(INSTRUCTIONS FOR THE TASK):
Only lines containing the string "black" belong in the answer; find them in the records and copy them.

DATASET CONTENT: Begin

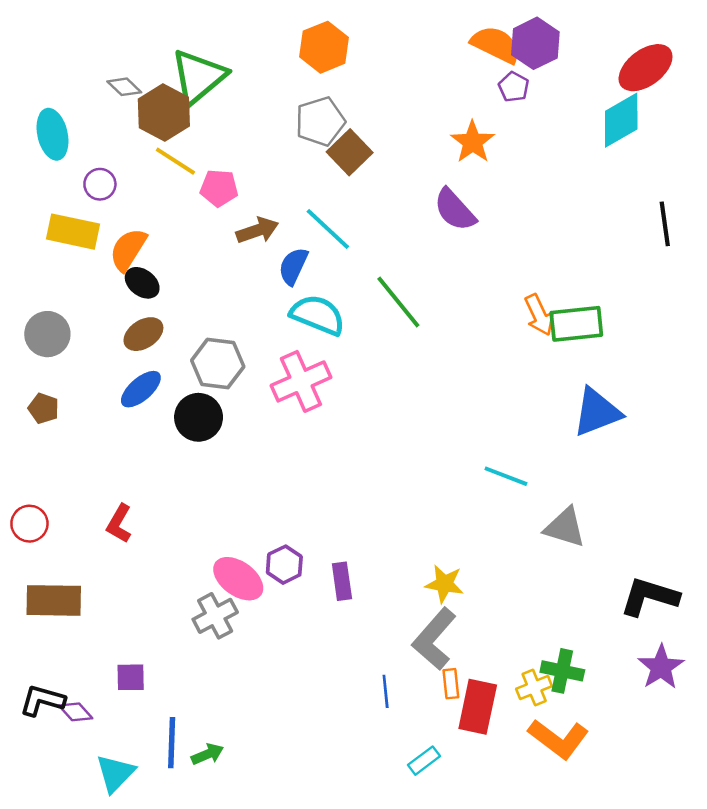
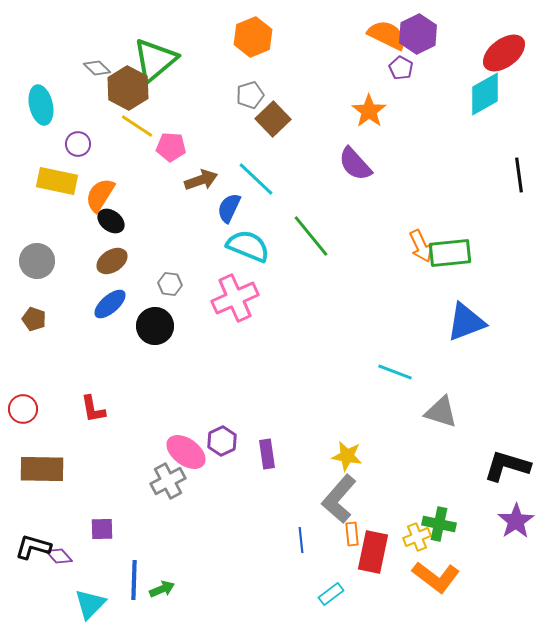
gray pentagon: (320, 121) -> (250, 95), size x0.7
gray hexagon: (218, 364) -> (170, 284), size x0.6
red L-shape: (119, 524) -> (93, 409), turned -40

DATASET CONTENT: End
DATASET CONTENT: Begin

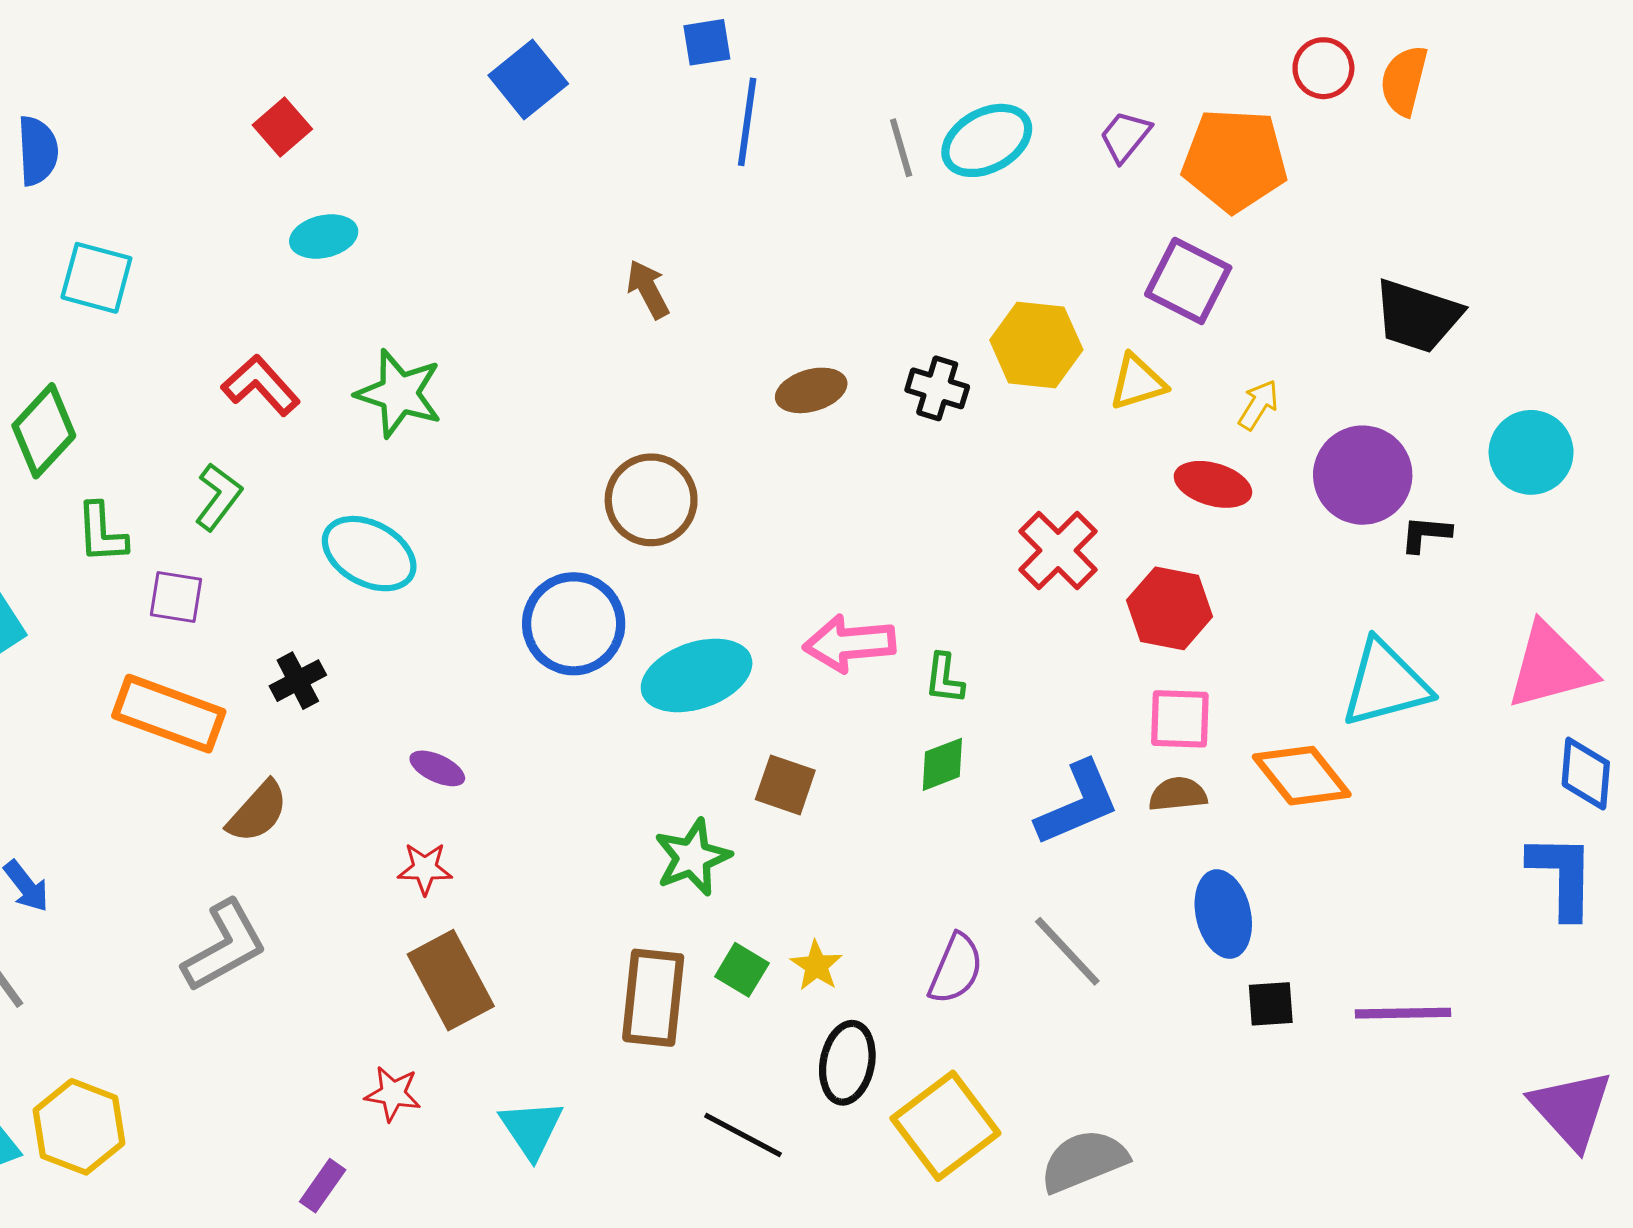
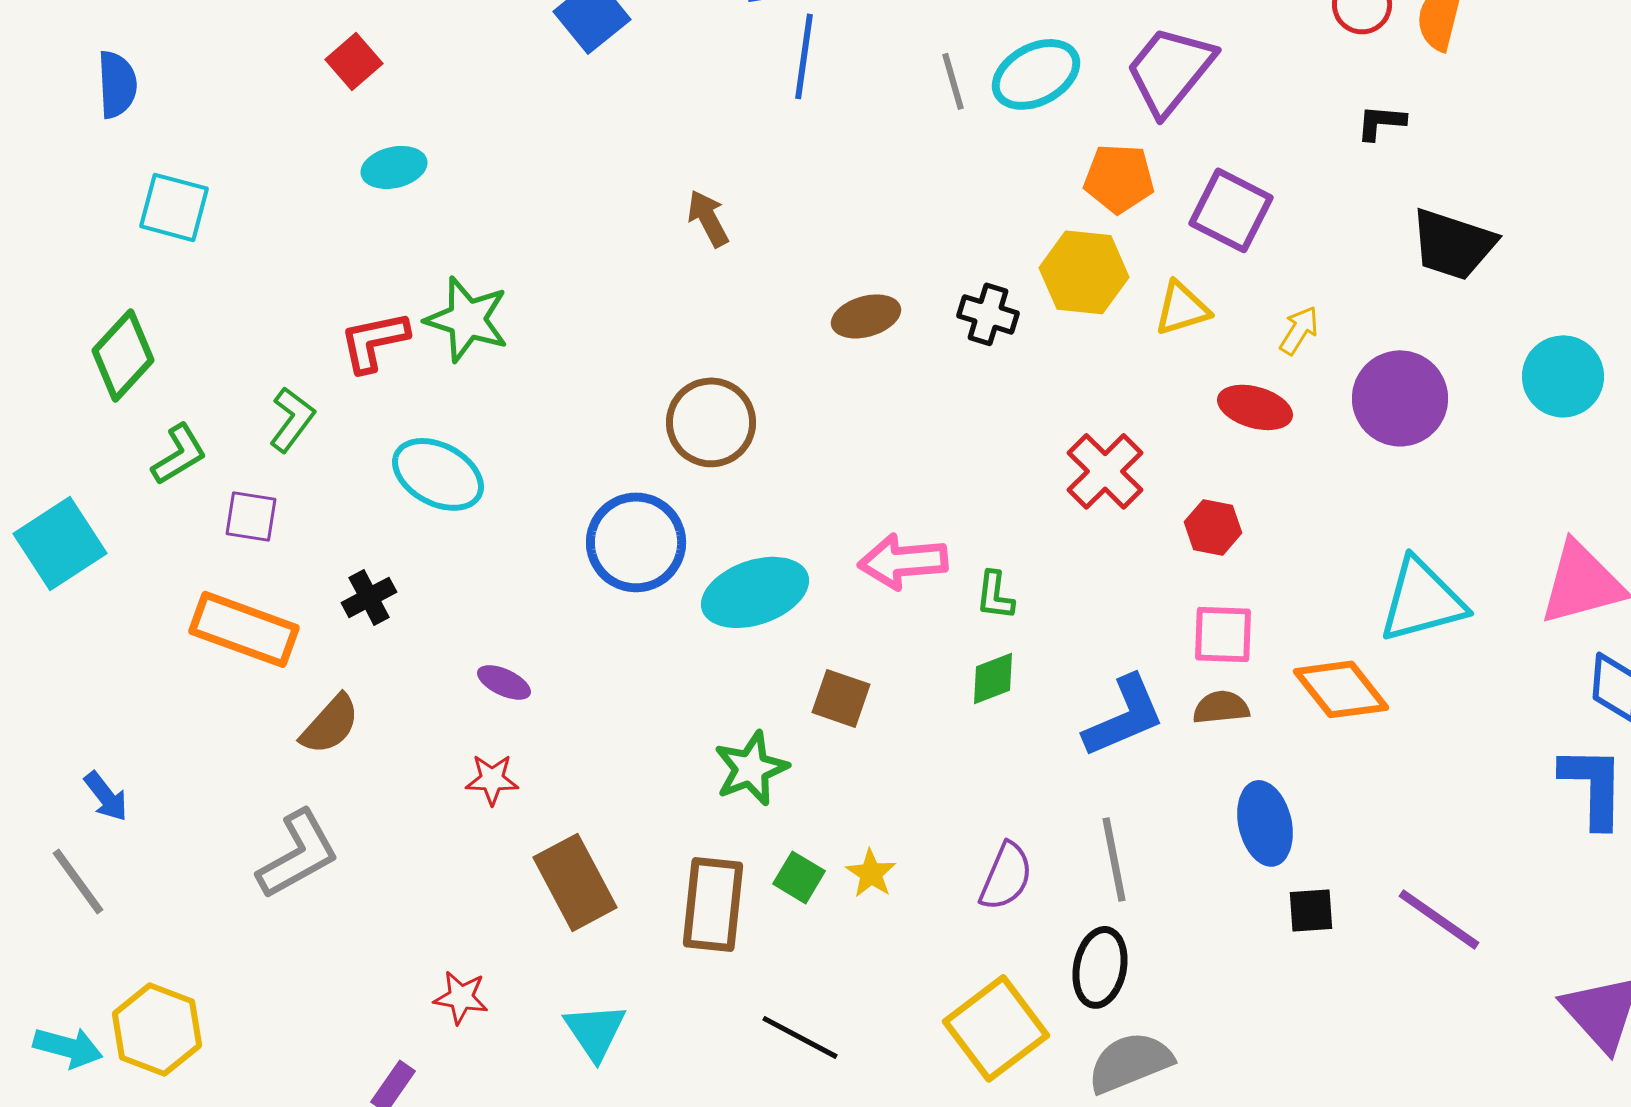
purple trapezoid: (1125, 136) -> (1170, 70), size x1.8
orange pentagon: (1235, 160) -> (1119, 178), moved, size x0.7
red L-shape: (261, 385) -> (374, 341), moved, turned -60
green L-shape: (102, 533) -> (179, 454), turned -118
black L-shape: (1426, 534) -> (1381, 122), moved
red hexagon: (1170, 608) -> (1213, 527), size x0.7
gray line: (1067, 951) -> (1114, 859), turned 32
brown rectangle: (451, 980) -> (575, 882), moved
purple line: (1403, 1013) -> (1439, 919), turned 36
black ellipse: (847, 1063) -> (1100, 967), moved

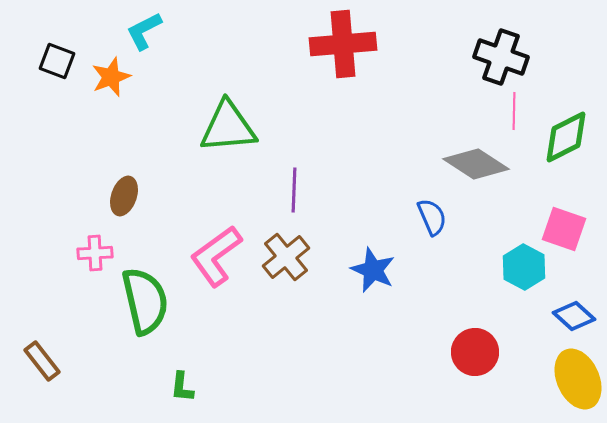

DATASET CONTENT: End
DATASET CONTENT: Begin

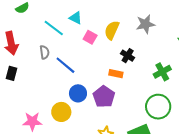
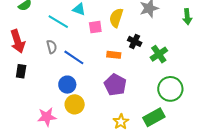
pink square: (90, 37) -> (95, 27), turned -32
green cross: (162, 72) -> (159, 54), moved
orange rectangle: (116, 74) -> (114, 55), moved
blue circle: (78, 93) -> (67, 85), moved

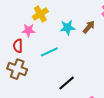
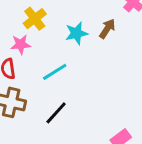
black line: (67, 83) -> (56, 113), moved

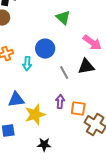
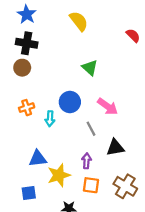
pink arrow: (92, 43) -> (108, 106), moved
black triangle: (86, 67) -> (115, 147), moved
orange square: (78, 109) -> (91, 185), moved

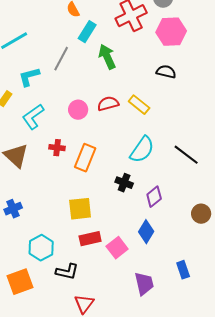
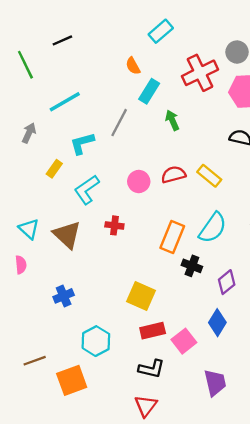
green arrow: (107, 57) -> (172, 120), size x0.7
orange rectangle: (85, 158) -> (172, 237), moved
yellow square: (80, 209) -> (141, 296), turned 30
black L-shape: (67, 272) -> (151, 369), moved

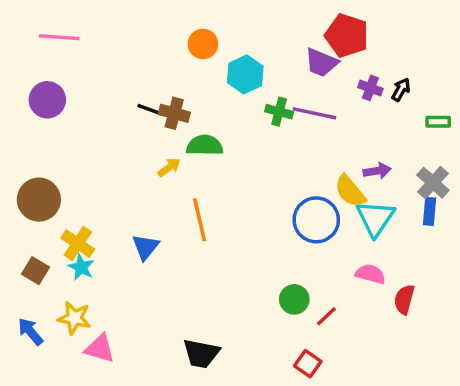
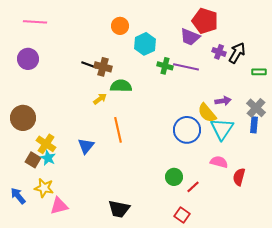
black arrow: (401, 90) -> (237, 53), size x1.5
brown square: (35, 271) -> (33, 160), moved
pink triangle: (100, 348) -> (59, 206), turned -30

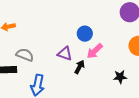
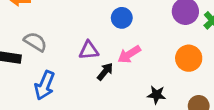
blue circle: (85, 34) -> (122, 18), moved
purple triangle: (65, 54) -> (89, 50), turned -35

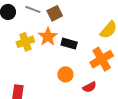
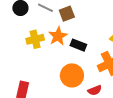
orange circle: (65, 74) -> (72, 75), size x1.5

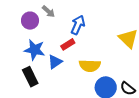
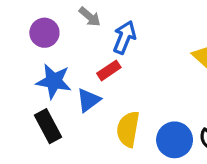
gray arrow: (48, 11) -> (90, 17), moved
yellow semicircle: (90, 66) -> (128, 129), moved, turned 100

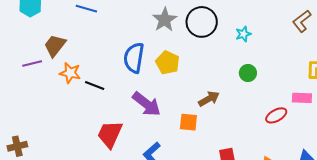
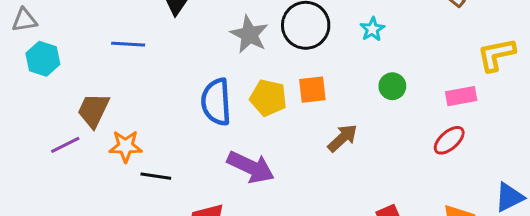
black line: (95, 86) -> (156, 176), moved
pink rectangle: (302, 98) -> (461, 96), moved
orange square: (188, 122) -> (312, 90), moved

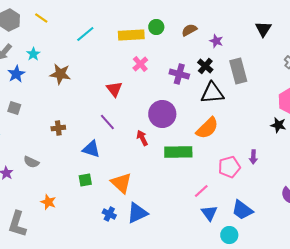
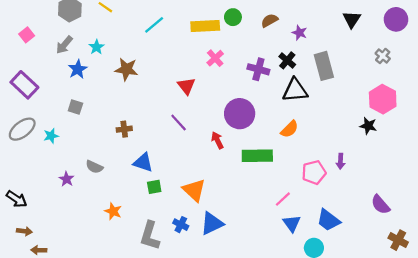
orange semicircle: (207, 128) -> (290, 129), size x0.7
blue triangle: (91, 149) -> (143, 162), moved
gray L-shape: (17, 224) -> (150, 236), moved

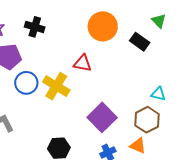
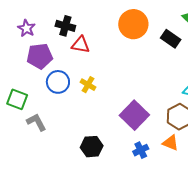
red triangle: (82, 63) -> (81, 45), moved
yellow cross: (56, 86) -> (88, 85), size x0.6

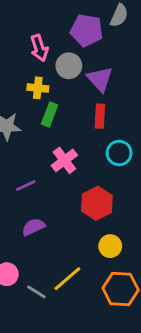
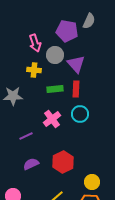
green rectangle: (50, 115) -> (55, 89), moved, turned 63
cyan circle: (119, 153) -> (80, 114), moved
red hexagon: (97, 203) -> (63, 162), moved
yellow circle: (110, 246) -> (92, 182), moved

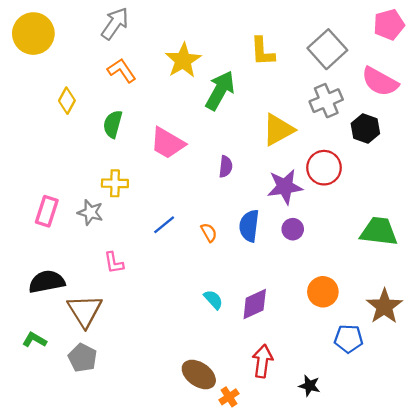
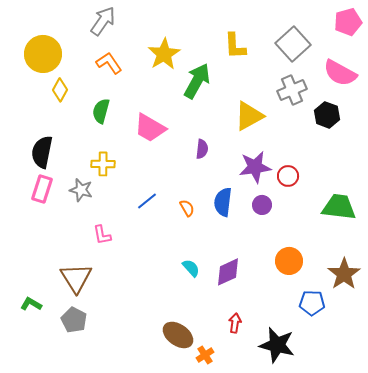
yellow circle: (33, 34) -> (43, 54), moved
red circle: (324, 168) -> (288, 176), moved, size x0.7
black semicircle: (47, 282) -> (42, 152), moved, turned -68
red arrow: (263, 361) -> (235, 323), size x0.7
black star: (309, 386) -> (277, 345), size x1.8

DATASET CONTENT: End

(EXERCISE SOLUTION):
black L-shape: (1426, 534) -> (1381, 122), moved
black ellipse: (847, 1063) -> (1100, 967), moved
black line: (67, 83) -> (56, 113), moved
black triangle: (86, 67) -> (115, 147), moved
black L-shape: (67, 272) -> (151, 369), moved
black arrow: (401, 90) -> (237, 53), size x1.5
black line: (95, 86) -> (156, 176), moved
black semicircle: (47, 282) -> (42, 152), moved, turned -68
black star: (309, 386) -> (277, 345), size x1.8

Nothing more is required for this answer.